THE INPUT below:

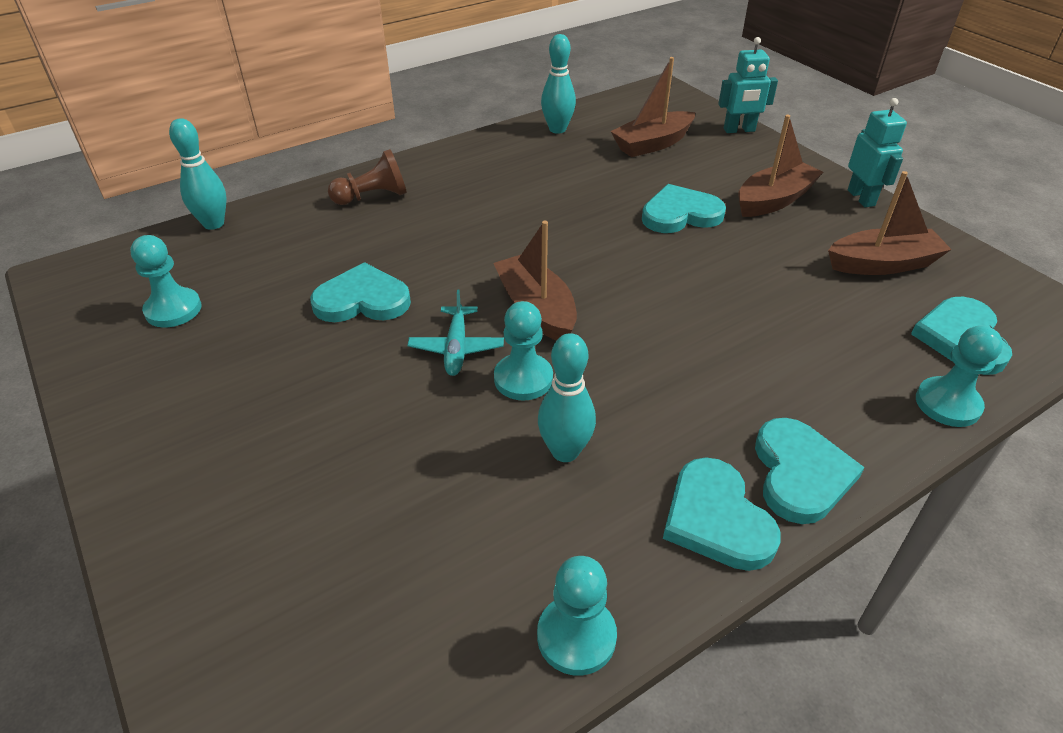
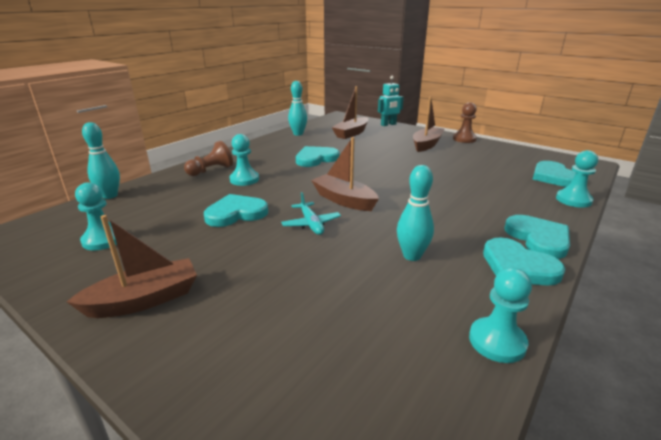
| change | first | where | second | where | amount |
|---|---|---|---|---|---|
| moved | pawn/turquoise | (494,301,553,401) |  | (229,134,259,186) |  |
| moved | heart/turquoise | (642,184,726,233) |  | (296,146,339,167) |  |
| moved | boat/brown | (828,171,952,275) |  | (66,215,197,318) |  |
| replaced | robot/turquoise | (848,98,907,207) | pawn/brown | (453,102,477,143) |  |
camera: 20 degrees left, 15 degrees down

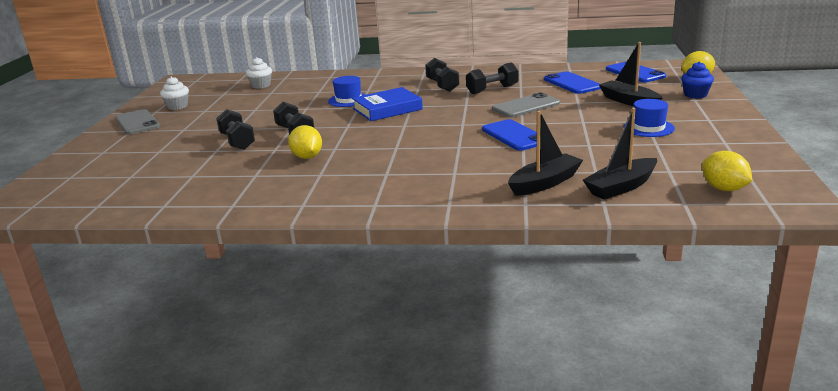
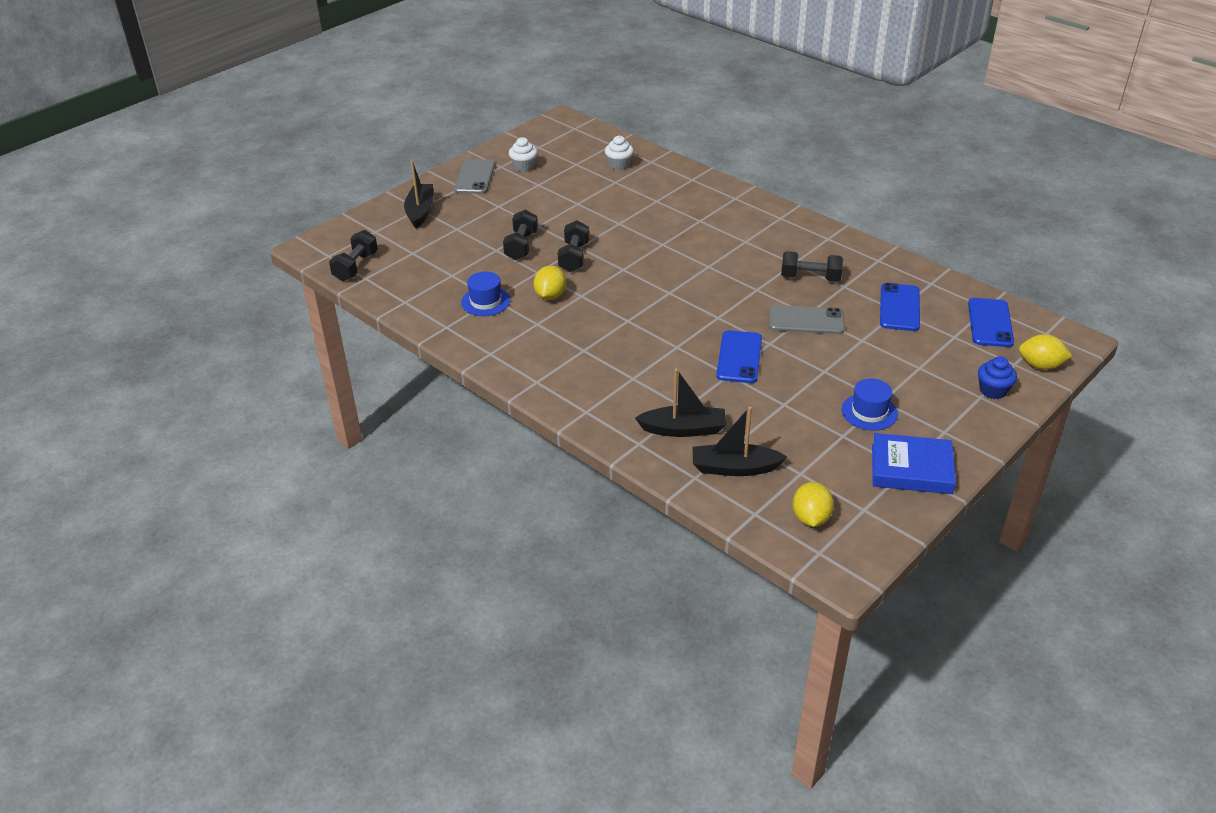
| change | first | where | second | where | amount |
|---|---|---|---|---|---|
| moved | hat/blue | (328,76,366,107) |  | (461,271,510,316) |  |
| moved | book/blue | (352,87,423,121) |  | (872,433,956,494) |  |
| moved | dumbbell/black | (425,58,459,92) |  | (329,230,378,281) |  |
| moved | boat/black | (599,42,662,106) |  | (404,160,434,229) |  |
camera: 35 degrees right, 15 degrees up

End of THE INPUT.
THE INPUT below:

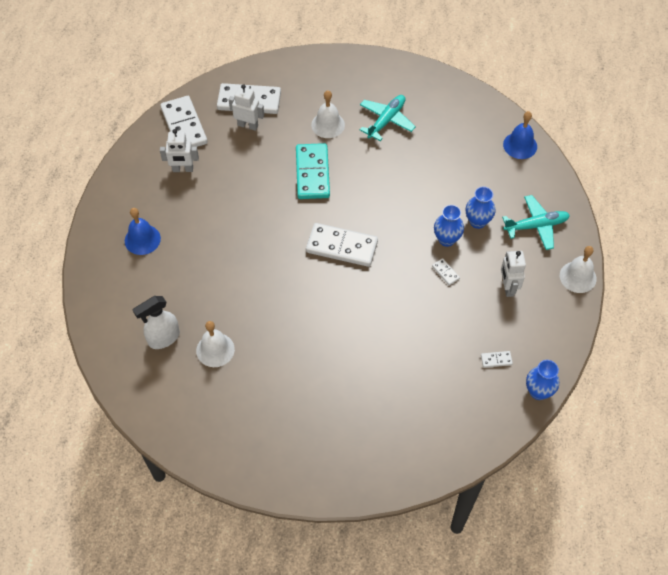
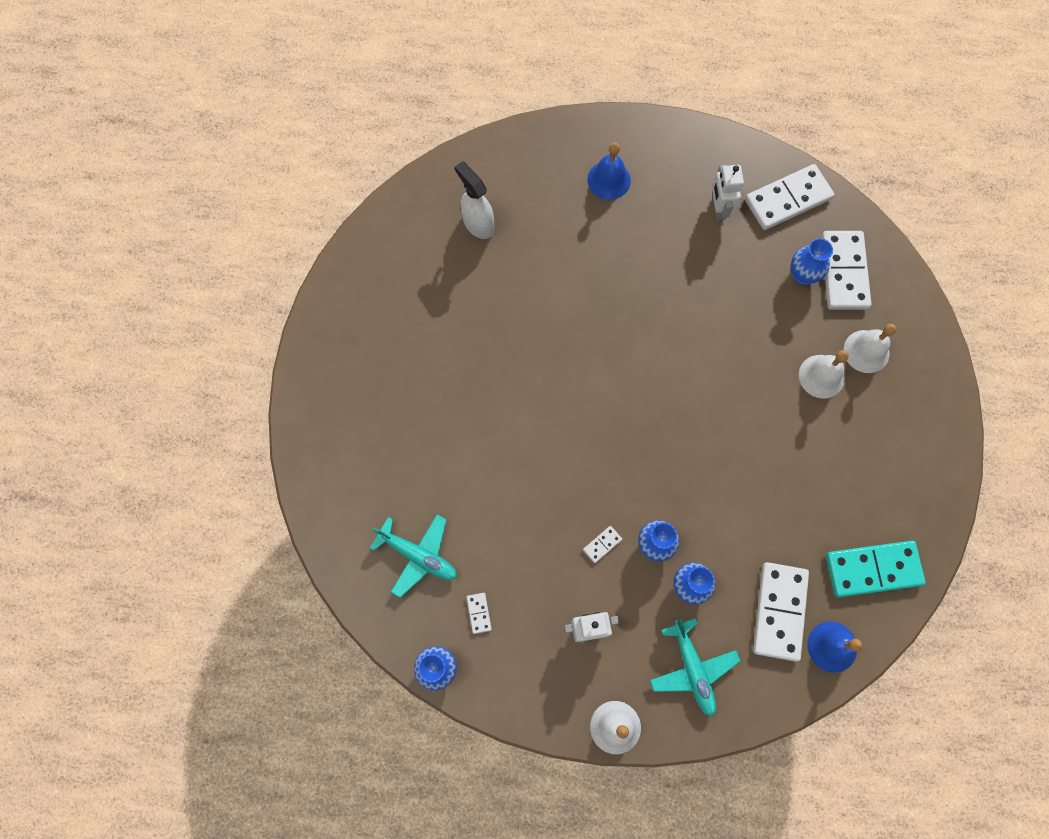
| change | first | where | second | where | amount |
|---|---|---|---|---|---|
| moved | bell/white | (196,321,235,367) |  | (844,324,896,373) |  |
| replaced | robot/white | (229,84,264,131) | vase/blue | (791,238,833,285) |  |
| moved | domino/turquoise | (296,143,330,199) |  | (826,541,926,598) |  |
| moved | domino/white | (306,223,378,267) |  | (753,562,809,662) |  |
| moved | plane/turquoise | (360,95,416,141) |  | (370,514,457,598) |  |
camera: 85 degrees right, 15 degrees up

End of THE INPUT.
THE INPUT below:

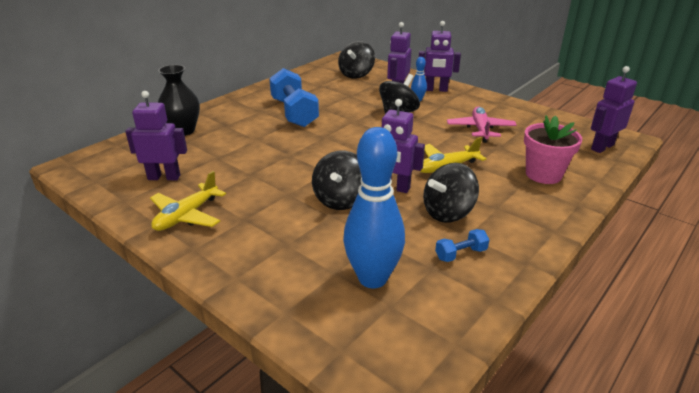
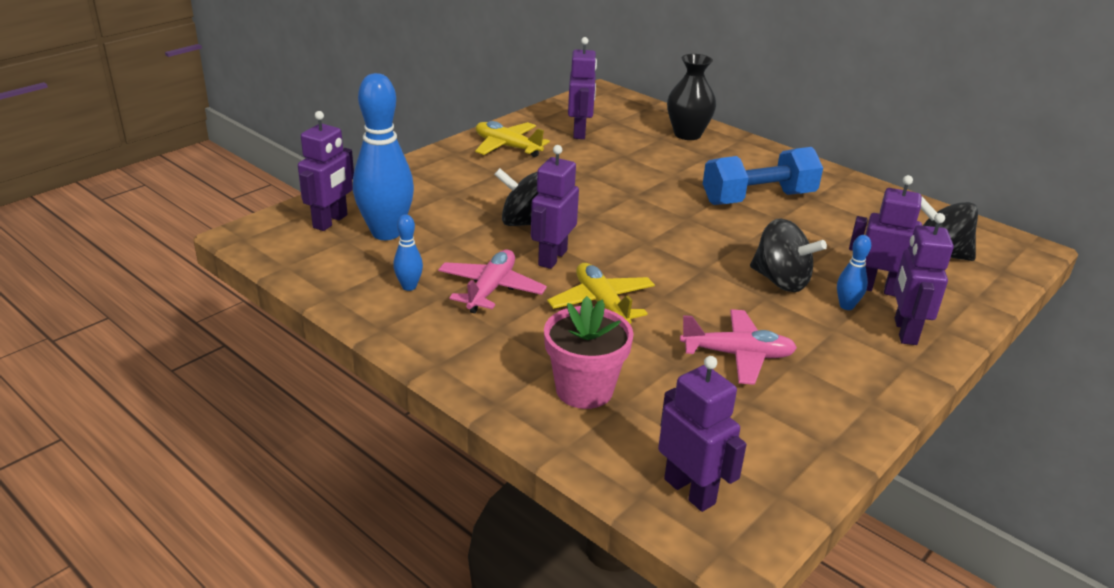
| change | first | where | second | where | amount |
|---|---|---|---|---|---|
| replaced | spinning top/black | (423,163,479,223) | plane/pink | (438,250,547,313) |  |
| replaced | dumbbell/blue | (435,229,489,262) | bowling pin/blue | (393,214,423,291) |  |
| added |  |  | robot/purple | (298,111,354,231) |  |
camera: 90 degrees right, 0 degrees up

End of THE INPUT.

EXERCISE: Please transcribe only the lines in the records above running from the line that has "moved | pawn/turquoise" through the line that has "moved | boat/brown", both included, exactly as they appear.

RESPONSE TO THE EXERCISE:
| moved | pawn/turquoise | (494,301,553,401) |  | (229,134,259,186) |  |
| moved | heart/turquoise | (642,184,726,233) |  | (296,146,339,167) |  |
| moved | boat/brown | (828,171,952,275) |  | (66,215,197,318) |  |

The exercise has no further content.